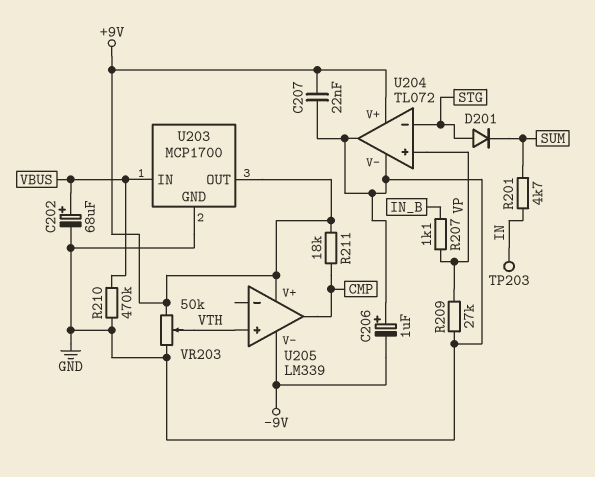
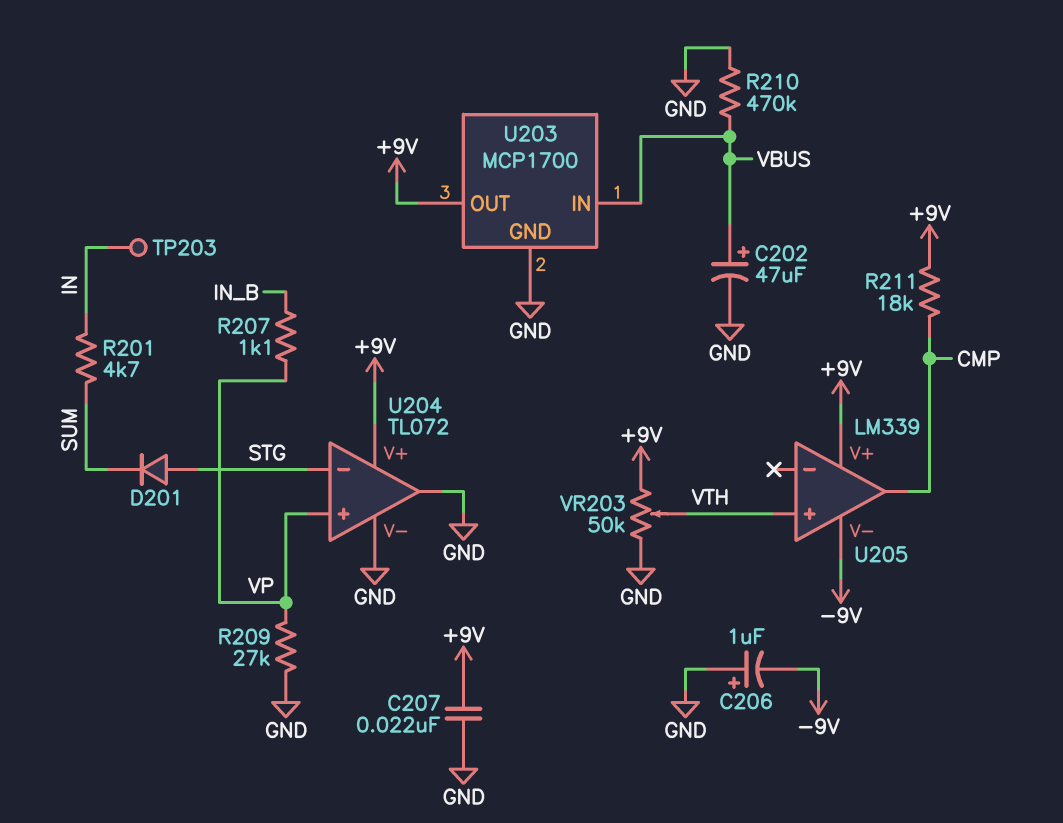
C202: 68uF (plus VBUS, minus GND) -> 47uF (plus VBUS, minus GND)

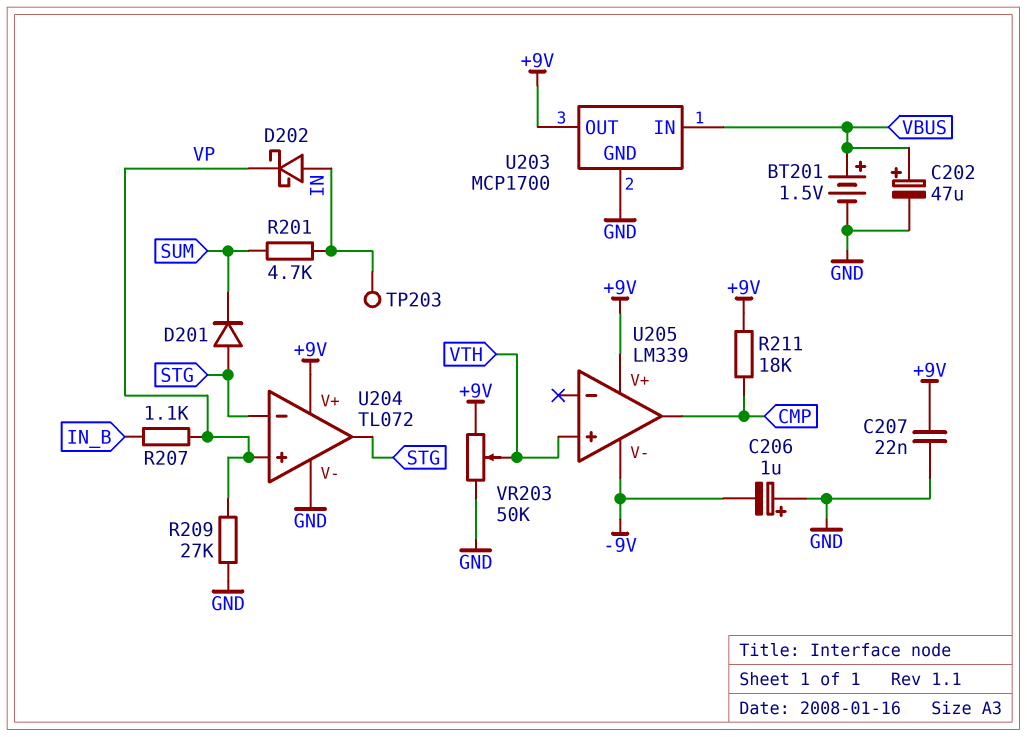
BT201: none -> 1.5V (plus VBUS, minus GND)
D202: none -> schottky (A IN, K VP)
R210: 470k (GND, VBUS) -> none
U204 pin out: GND -> STG

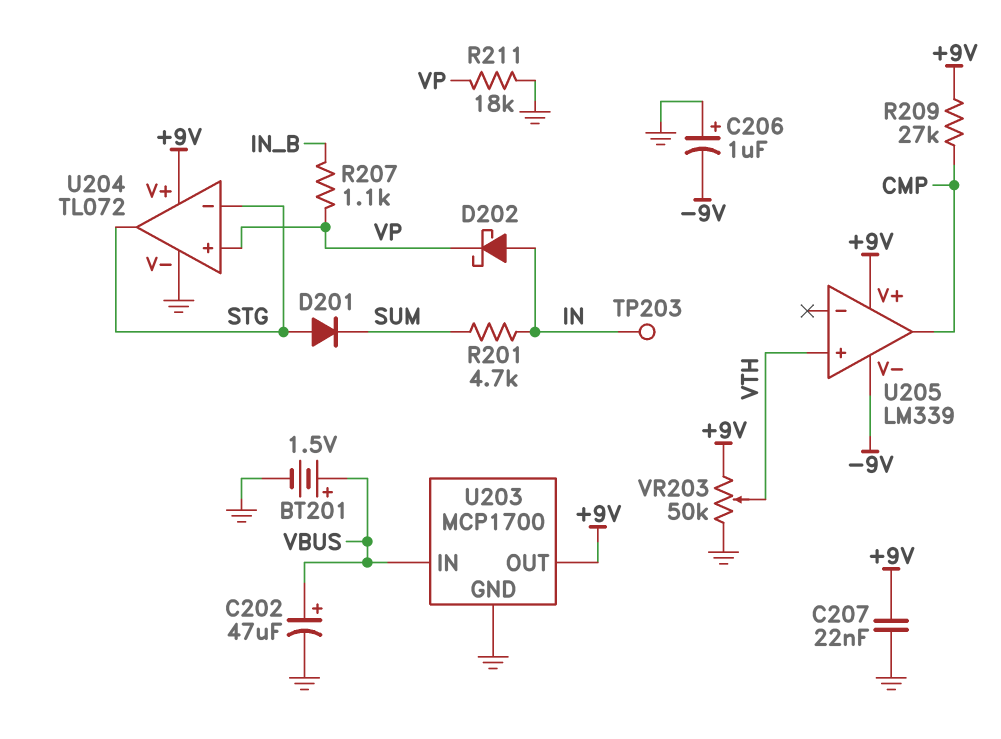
R209: 27k (GND, VP) -> 27k (+9V, CMP)
R211: 18k (+9V, CMP) -> 18k (GND, VP)

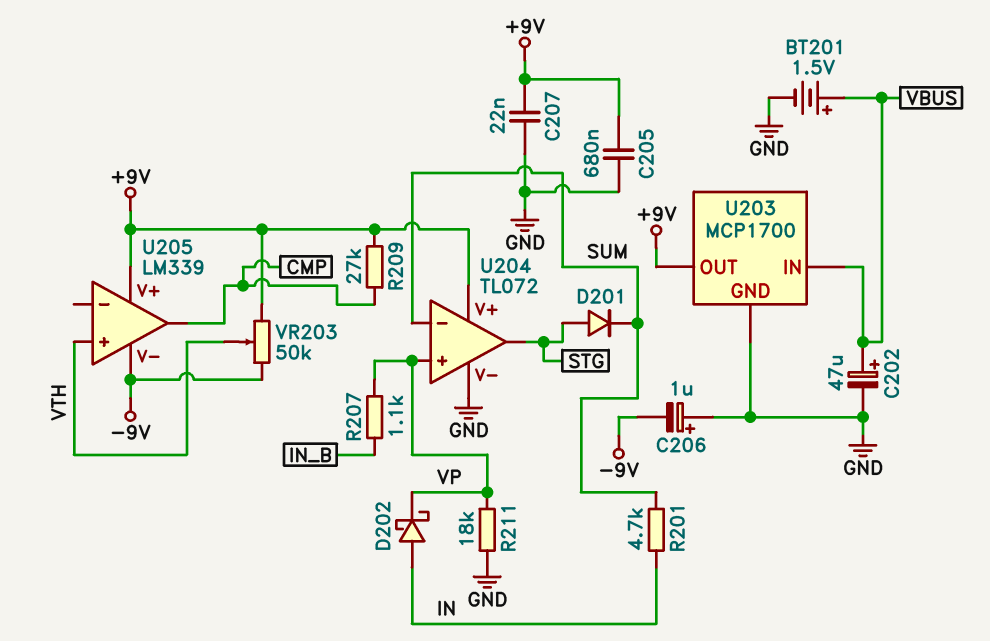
C205: none -> 680nF (+9V, GND)
TP203: test point (IN) -> none
U204 pin in-: STG -> SUM
VR203: 50k (+9V, GND, wiper VTH) -> 50k (+9V, -9V, wiper VTH)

What to produce >> Return to the listing above and set it down exactly, leaving out its pictures.

Answer space >>
C202: 68uF (plus VBUS, minus GND) -> 47uF (plus VBUS, minus GND)

BT201: none -> 1.5V (plus VBUS, minus GND)
D202: none -> schottky (A IN, K VP)
R210: 470k (GND, VBUS) -> none
U204 pin out: GND -> STG

R209: 27k (GND, VP) -> 27k (+9V, CMP)
R211: 18k (+9V, CMP) -> 18k (GND, VP)

C205: none -> 680nF (+9V, GND)
TP203: test point (IN) -> none
U204 pin in-: STG -> SUM
VR203: 50k (+9V, GND, wiper VTH) -> 50k (+9V, -9V, wiper VTH)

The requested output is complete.